►
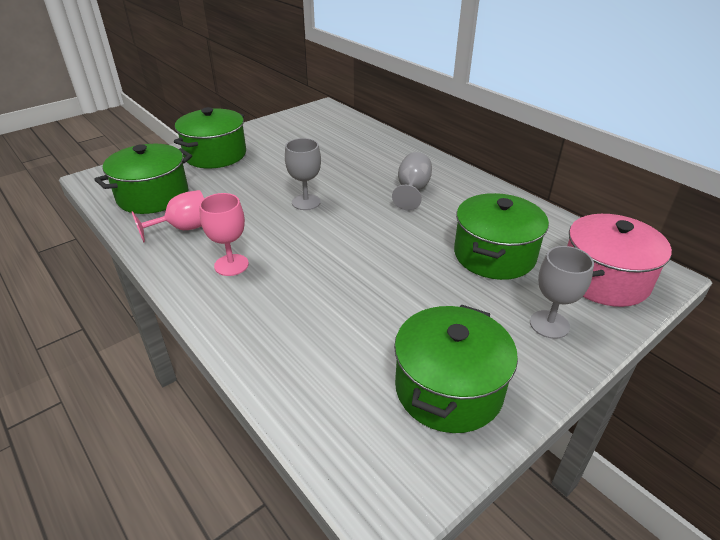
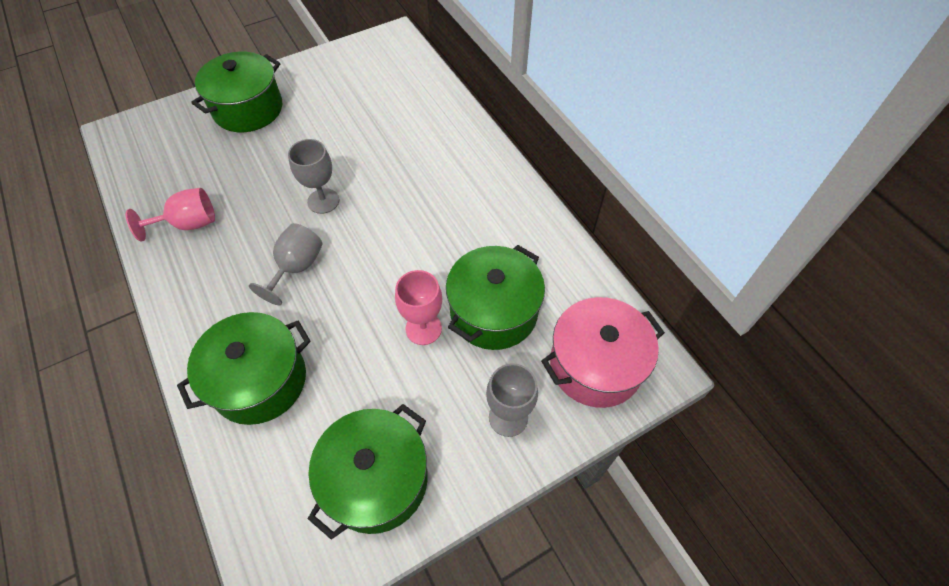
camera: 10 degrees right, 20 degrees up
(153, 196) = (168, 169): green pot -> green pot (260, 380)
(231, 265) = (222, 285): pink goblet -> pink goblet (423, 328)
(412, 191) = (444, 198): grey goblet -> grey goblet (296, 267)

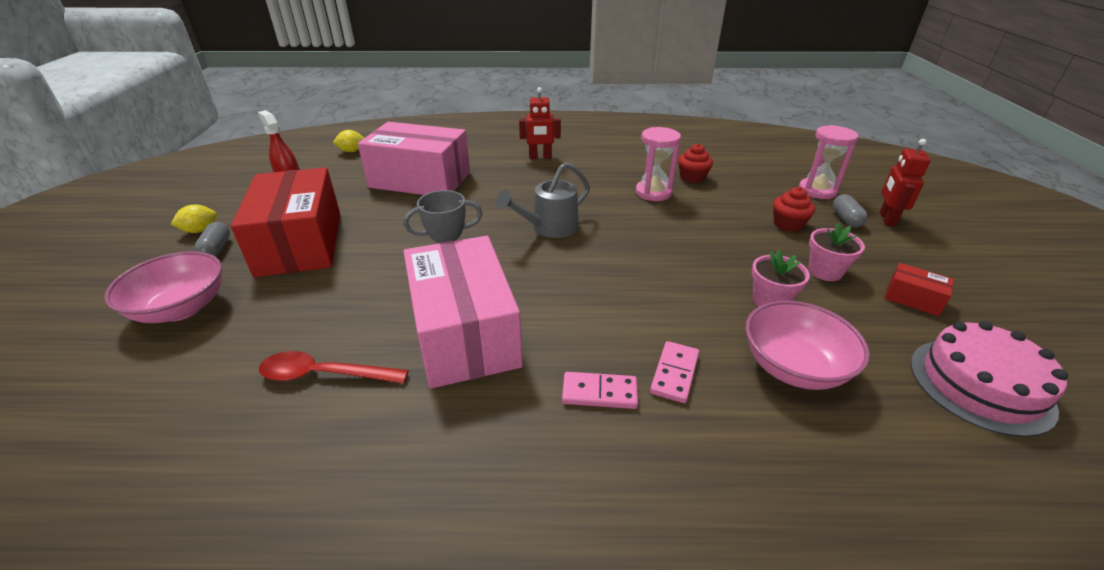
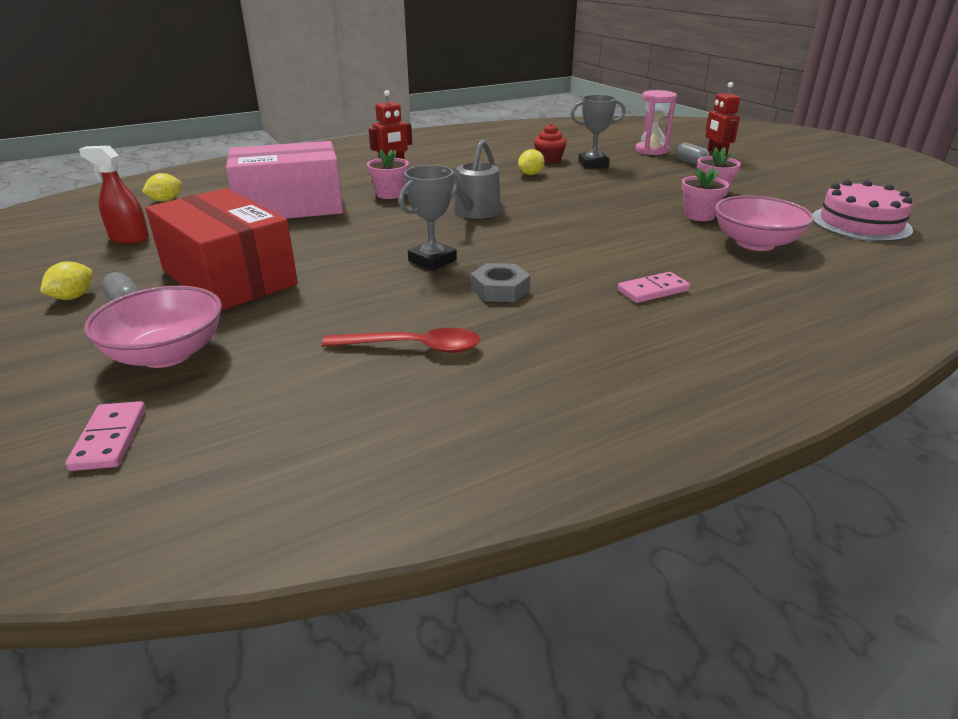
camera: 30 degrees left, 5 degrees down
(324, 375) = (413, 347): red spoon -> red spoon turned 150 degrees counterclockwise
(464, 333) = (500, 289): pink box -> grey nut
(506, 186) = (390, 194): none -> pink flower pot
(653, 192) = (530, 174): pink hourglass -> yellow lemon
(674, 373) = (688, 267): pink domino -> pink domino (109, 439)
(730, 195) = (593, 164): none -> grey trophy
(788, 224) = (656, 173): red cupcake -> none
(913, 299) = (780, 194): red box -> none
◄
• [Your instructions]:
Copy the lines from the entries above in which the word "grey" appears.

• [Exercise answer]:
(412, 191) = (444, 198): grey goblet -> grey goblet (296, 267)
(464, 333) = (500, 289): pink box -> grey nut
(730, 195) = (593, 164): none -> grey trophy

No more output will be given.